--- ABOUT THIS EXERCISE ---
A verbatim printing of the entries that follow is needed; pictures must not appear in it.

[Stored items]
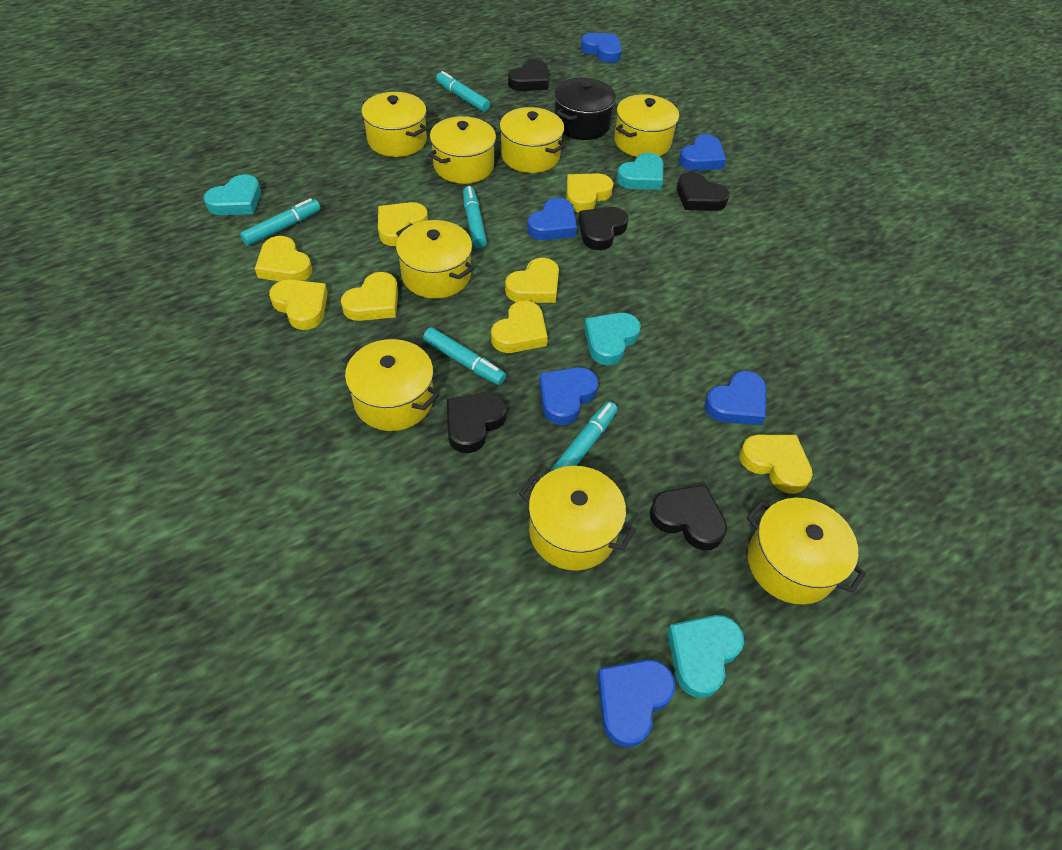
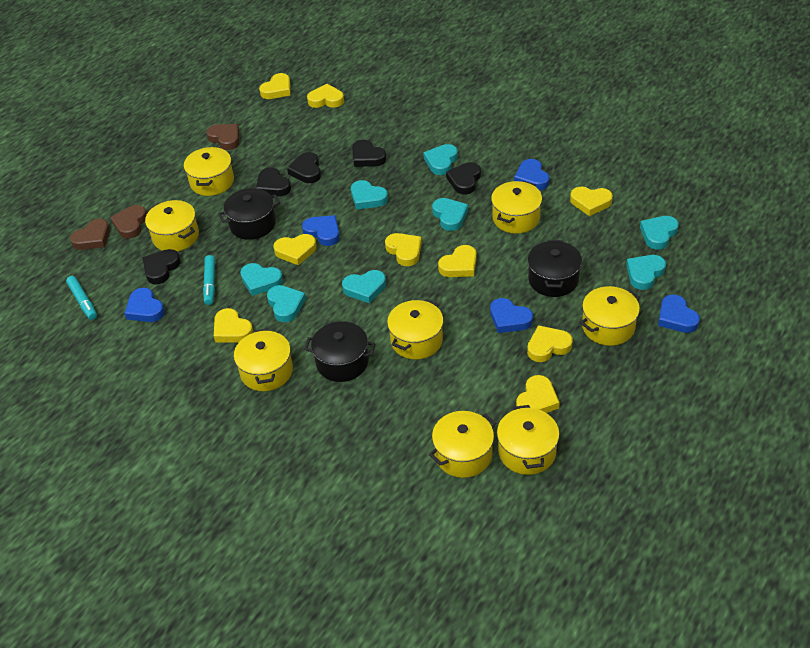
black pot: 1 -> 3
blue heart: 6 -> 5
brown heart: 0 -> 3
turquoise heart: 4 -> 8
turquoise marker: 5 -> 2
yellow heart: 8 -> 9

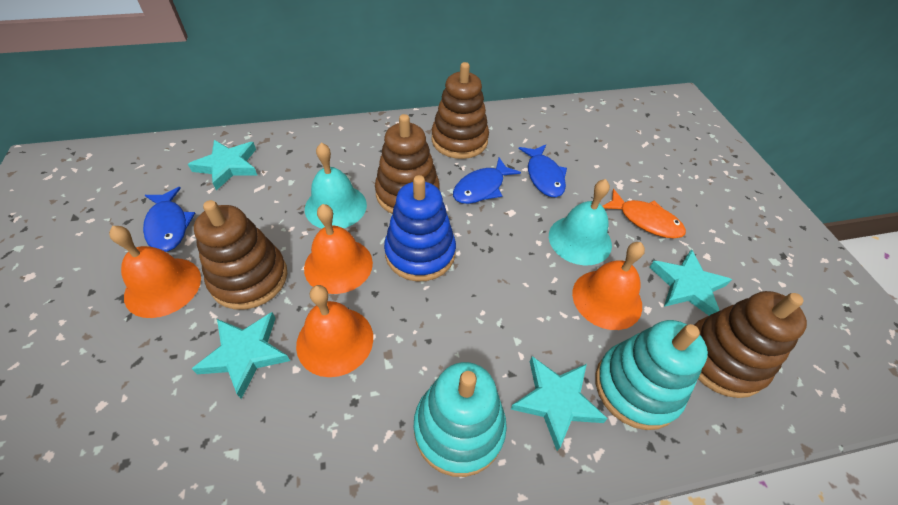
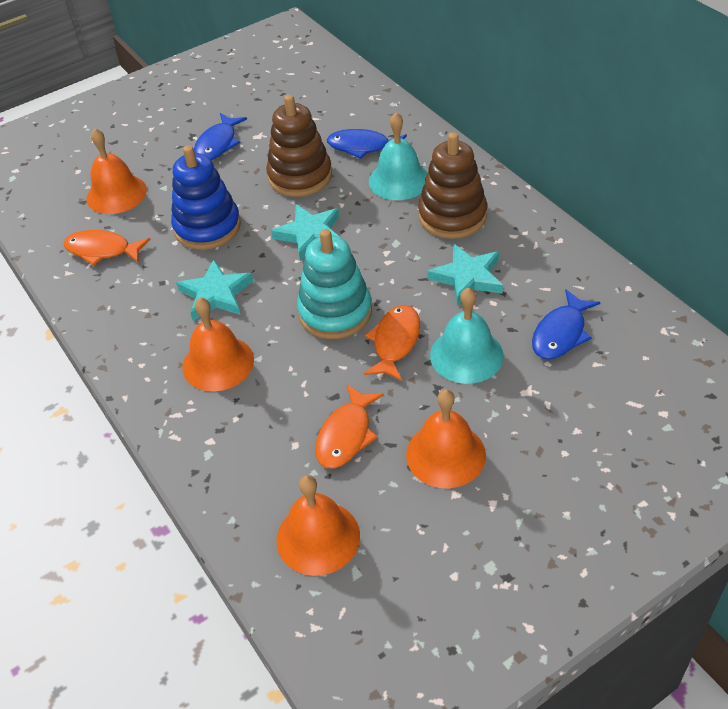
brown stacking toy: 4 -> 2
orange fish: 1 -> 3
turquoise stacking toy: 2 -> 1
turquoise star: 4 -> 3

--- EXERCISE ANSWER ---
black pot: 1 -> 3
blue heart: 6 -> 5
brown heart: 0 -> 3
turquoise heart: 4 -> 8
turquoise marker: 5 -> 2
yellow heart: 8 -> 9

brown stacking toy: 4 -> 2
orange fish: 1 -> 3
turquoise stacking toy: 2 -> 1
turquoise star: 4 -> 3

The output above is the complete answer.